### Problem to work on
The pictures get dropped, while every remaining part of the listing is copied exactly.

[Dataset excerpt Boundary: Start]

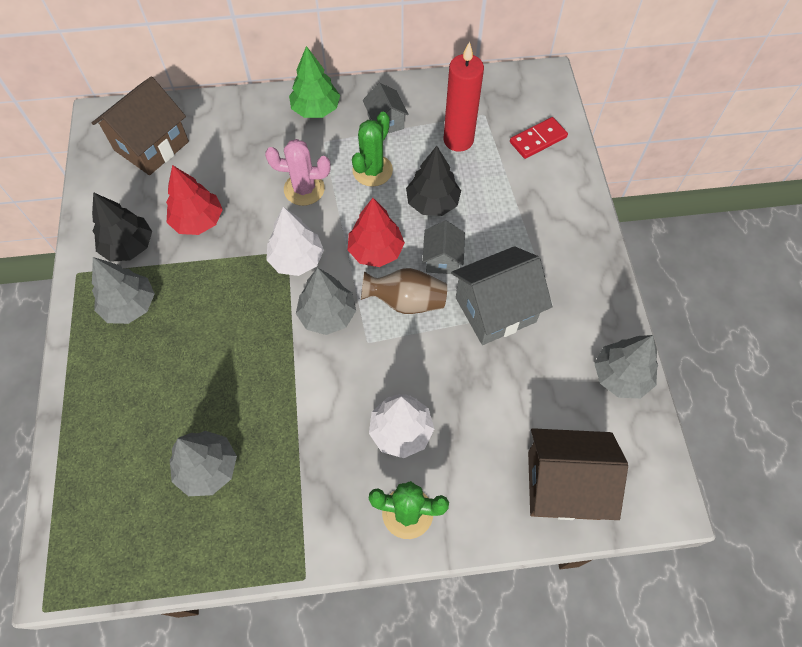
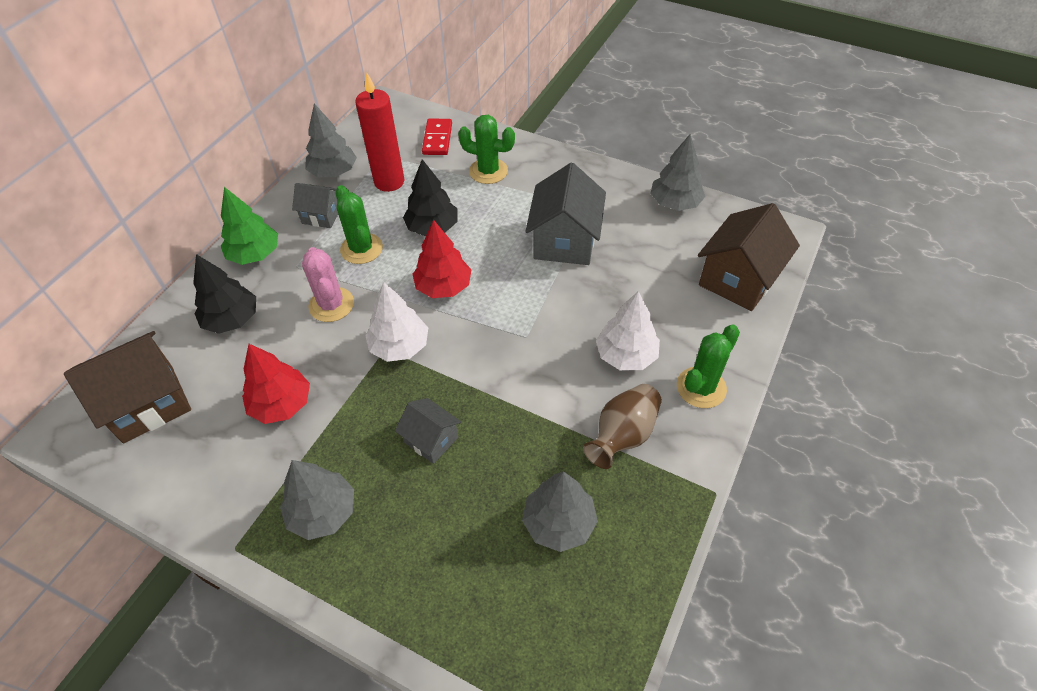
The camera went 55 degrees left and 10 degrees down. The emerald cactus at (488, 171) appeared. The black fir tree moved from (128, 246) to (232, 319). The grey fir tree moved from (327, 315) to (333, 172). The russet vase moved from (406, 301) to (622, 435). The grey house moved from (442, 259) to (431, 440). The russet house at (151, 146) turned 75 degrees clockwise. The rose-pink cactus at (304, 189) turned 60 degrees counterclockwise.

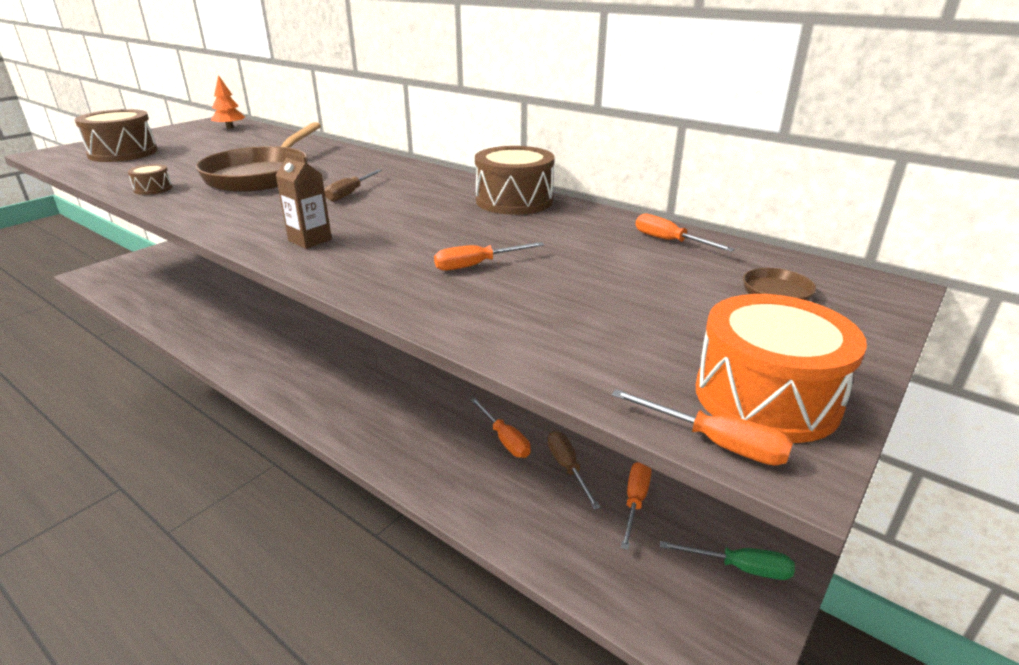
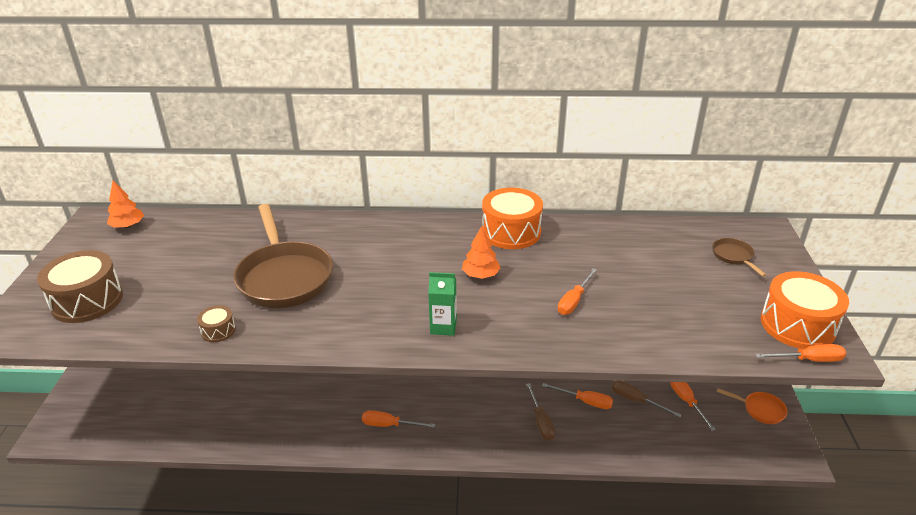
The camera went 35 degrees left and 5 degrees up. The orange-coloured fir tree at (480, 275) appeared. The russet screwdriver moved from (350, 193) to (541, 421). The orange-coloured screwdriver moved from (669, 241) to (389, 425). The emerald screwdriver at (740, 568) was replaced by the orange-coloured pan at (760, 410). The russet milk carton at (310, 240) became the emerald milk carton at (443, 327). The russet toy drum at (514, 201) became the orange-coloured toy drum at (511, 232).

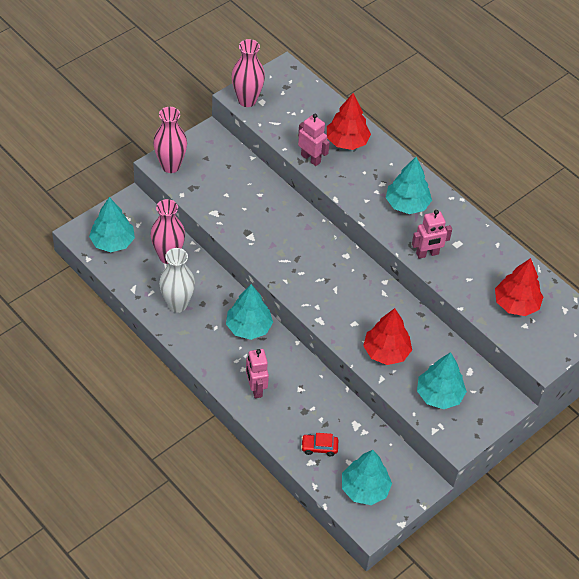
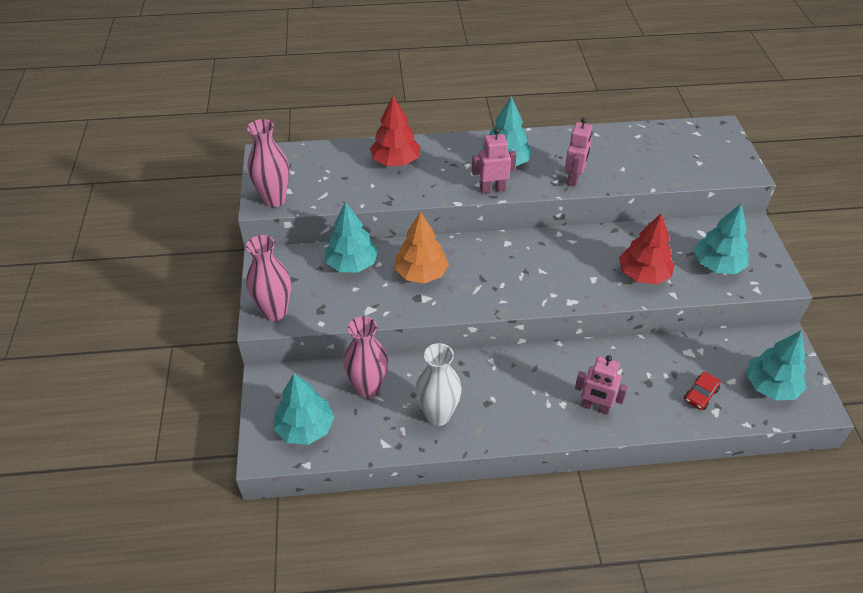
The camera went 50 degrees left and 5 degrees down. The crimson fir tree at (516, 304) disappeared. The orange-coloured fir tree at (421, 273) appeared. The teal fir tree moved from (249, 327) to (352, 264). The rose-pink robot moved from (311, 158) to (492, 189).

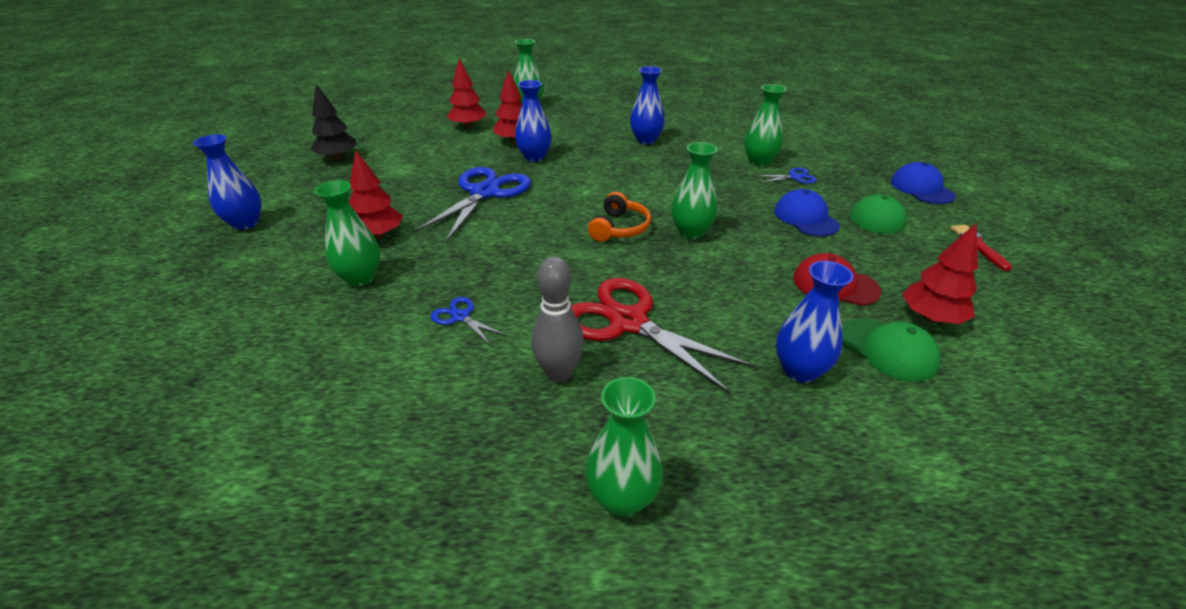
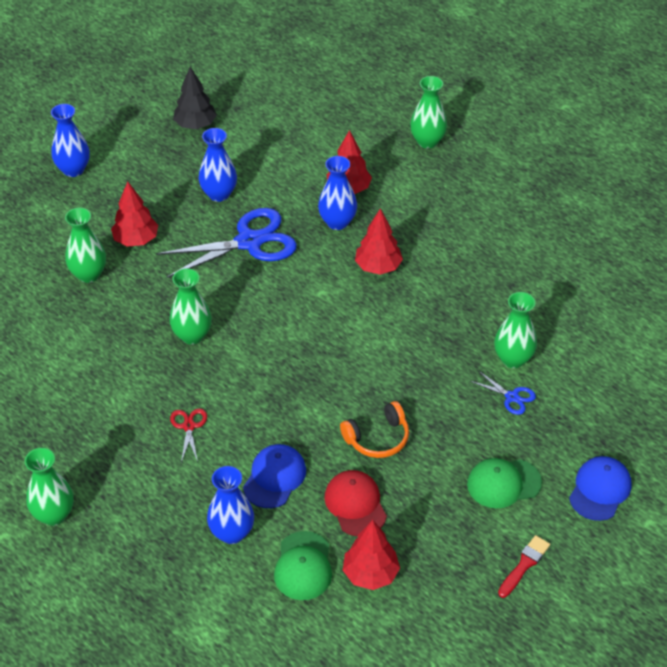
The camera went 45 degrees right and 10 degrees up. The royal blue scissors at (460, 317) disappeared. The grey skittle at (559, 373) disappeared. The crimson fir tree moved from (468, 126) to (378, 267). The orange-coloured headphones moved from (619, 228) to (377, 438). The royal blue vase moved from (646, 140) to (219, 194). The emerald vase moved from (691, 232) to (192, 335). The royal blue peaked cap moved from (806, 218) to (274, 478). The crimson scissors at (628, 322) changed to 0.44 times the size.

[Dataset excerpt Boundary: End]

### Your solution
The camera went 55 degrees left and 10 degrees down. The emerald cactus at (488, 171) appeared. The black fir tree moved from (128, 246) to (232, 319). The grey fir tree moved from (327, 315) to (333, 172). The russet vase moved from (406, 301) to (622, 435). The grey house moved from (442, 259) to (431, 440). The russet house at (151, 146) turned 75 degrees clockwise. The rose-pink cactus at (304, 189) turned 60 degrees counterclockwise.

The camera went 35 degrees left and 5 degrees up. The orange-coloured fir tree at (480, 275) appeared. The russet screwdriver moved from (350, 193) to (541, 421). The orange-coloured screwdriver moved from (669, 241) to (389, 425). The emerald screwdriver at (740, 568) was replaced by the orange-coloured pan at (760, 410). The russet milk carton at (310, 240) became the emerald milk carton at (443, 327). The russet toy drum at (514, 201) became the orange-coloured toy drum at (511, 232).

The camera went 50 degrees left and 5 degrees down. The crimson fir tree at (516, 304) disappeared. The orange-coloured fir tree at (421, 273) appeared. The teal fir tree moved from (249, 327) to (352, 264). The rose-pink robot moved from (311, 158) to (492, 189).

The camera went 45 degrees right and 10 degrees up. The royal blue scissors at (460, 317) disappeared. The grey skittle at (559, 373) disappeared. The crimson fir tree moved from (468, 126) to (378, 267). The orange-coloured headphones moved from (619, 228) to (377, 438). The royal blue vase moved from (646, 140) to (219, 194). The emerald vase moved from (691, 232) to (192, 335). The royal blue peaked cap moved from (806, 218) to (274, 478). The crimson scissors at (628, 322) changed to 0.44 times the size.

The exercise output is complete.